--- BEGIN Data for the task ---

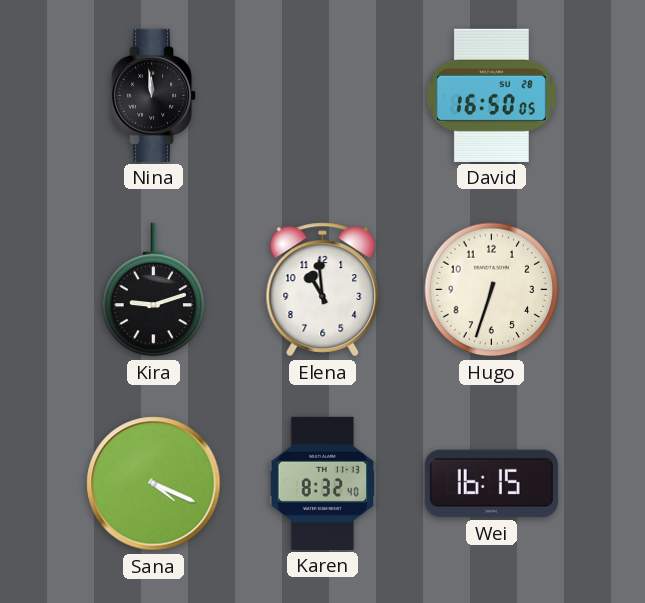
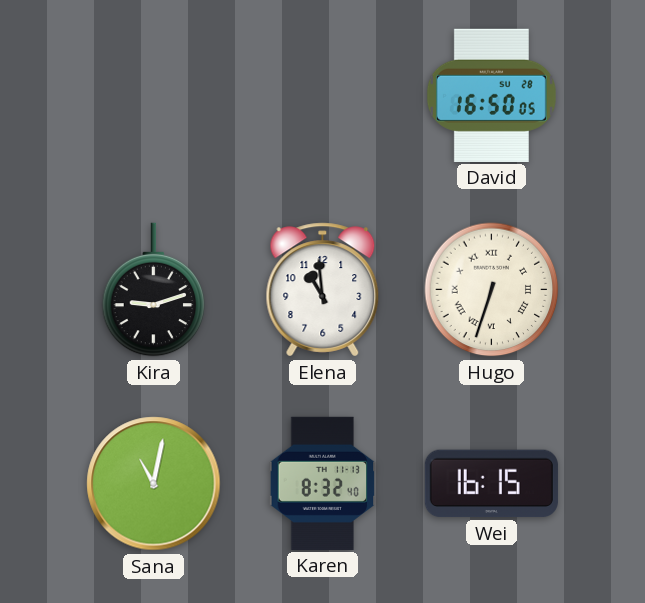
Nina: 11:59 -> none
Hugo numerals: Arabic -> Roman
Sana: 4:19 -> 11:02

--- END Data for the task ---
--- BEGIN Data for the task ---

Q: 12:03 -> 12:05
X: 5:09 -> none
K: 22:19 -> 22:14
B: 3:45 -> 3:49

--- END Data for the task ---
--- BEGIN Data for the task ---

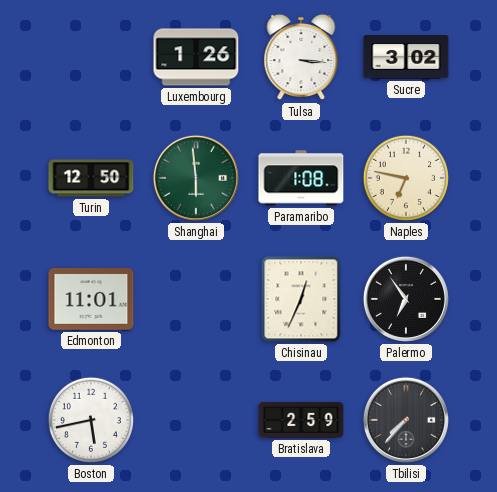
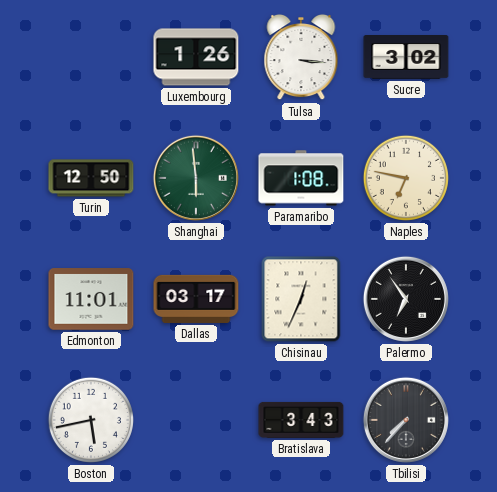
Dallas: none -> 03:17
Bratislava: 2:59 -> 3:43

--- END Data for the task ---

Turn the lines of the listing between the line containing "Nina: 11:59 -> none" and the line containing "Sana: 4:19 -> 11:02", inclusive, into a numbered list, leaving out any blank lines.

Full output
1. Nina: 11:59 -> none
2. Hugo numerals: Arabic -> Roman
3. Sana: 4:19 -> 11:02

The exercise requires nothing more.